Supplied data:
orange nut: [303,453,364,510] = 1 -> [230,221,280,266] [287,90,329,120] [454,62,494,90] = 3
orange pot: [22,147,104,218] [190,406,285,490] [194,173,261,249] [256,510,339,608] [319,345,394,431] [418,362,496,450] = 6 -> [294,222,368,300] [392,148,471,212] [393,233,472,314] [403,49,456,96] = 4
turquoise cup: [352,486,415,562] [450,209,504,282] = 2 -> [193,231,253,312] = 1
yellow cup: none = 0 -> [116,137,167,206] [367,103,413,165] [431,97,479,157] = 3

==

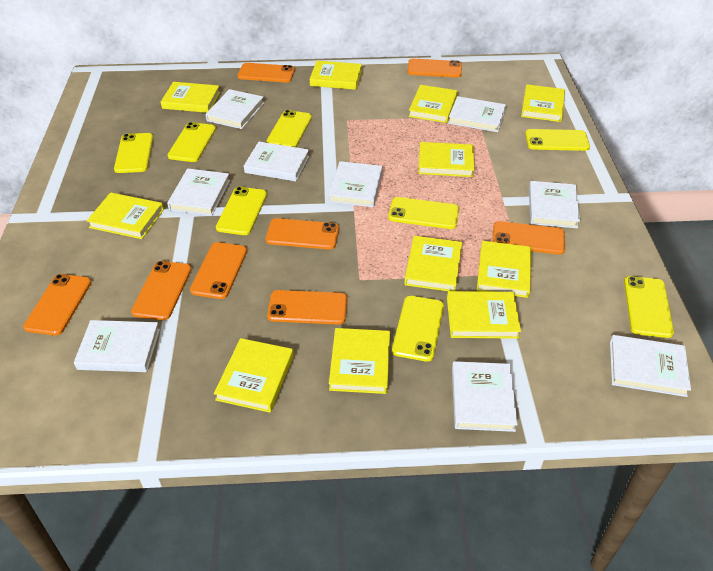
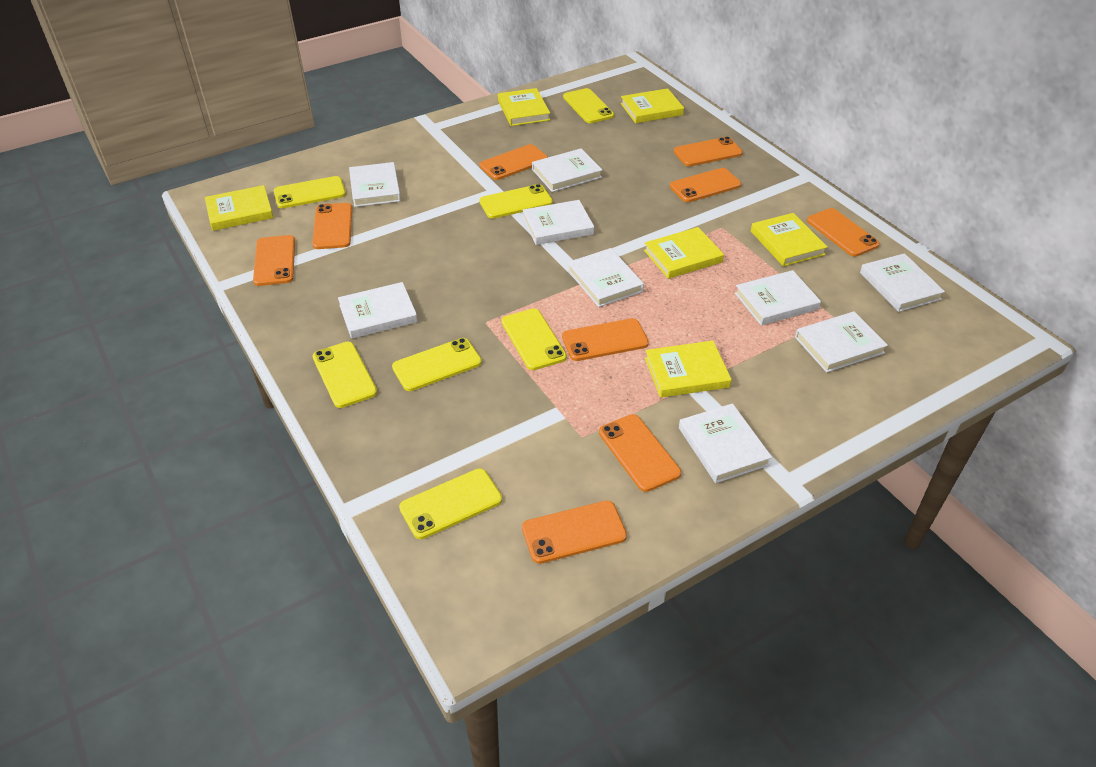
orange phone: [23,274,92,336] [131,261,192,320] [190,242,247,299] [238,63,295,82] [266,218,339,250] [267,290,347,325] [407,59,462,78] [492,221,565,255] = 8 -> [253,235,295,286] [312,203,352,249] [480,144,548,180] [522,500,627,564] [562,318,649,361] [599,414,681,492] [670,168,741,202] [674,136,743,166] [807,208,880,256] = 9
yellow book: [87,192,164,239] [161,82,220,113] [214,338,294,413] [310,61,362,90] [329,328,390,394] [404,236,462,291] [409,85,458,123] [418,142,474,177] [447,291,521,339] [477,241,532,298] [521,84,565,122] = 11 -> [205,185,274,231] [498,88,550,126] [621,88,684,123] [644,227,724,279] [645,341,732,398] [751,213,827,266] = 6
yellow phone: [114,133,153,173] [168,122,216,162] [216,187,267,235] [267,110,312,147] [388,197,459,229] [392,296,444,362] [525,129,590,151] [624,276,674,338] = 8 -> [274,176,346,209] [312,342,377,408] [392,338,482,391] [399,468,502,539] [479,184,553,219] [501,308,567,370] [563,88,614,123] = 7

Task brief:
Give again exactly, and only, the lines above starting at the one with "orange nut: [303,453,364,510]" and ending at the one with "yellow cup: none".

Written response:
orange nut: [303,453,364,510] = 1 -> [230,221,280,266] [287,90,329,120] [454,62,494,90] = 3
orange pot: [22,147,104,218] [190,406,285,490] [194,173,261,249] [256,510,339,608] [319,345,394,431] [418,362,496,450] = 6 -> [294,222,368,300] [392,148,471,212] [393,233,472,314] [403,49,456,96] = 4
turquoise cup: [352,486,415,562] [450,209,504,282] = 2 -> [193,231,253,312] = 1
yellow cup: none = 0 -> [116,137,167,206] [367,103,413,165] [431,97,479,157] = 3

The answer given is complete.